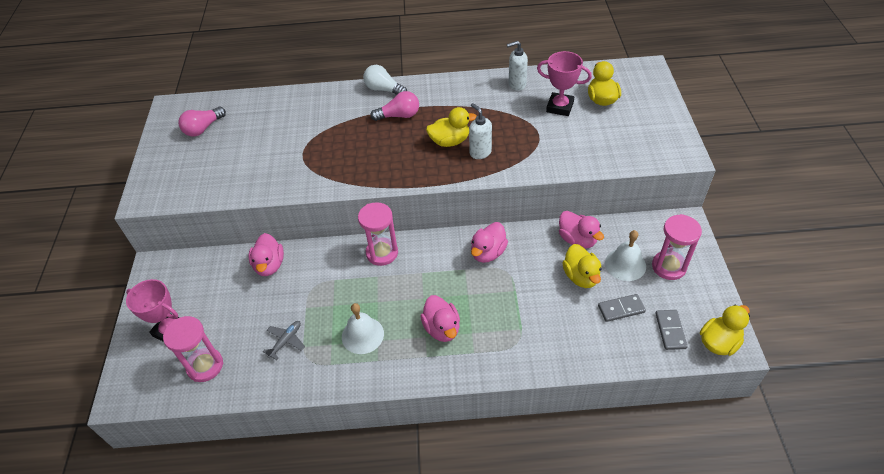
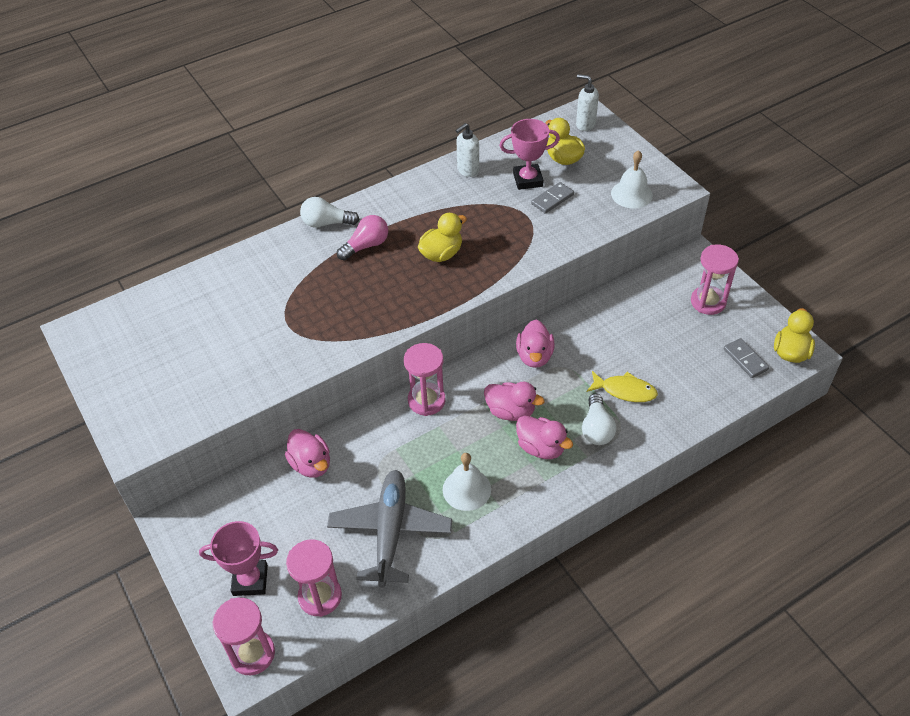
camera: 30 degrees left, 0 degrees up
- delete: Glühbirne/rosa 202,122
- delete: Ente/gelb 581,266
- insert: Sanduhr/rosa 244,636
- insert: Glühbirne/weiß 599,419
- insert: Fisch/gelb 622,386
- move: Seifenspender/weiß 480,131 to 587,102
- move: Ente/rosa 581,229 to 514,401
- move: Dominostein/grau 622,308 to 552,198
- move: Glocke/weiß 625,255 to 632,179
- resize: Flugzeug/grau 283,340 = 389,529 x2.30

__________________________________________________

▶ Task instructions: If a line in the records contains "grau", report it.

▶ Solution:
- move: Dominostein/grau 622,308 to 552,198
- resize: Flugzeug/grau 283,340 = 389,529 x2.30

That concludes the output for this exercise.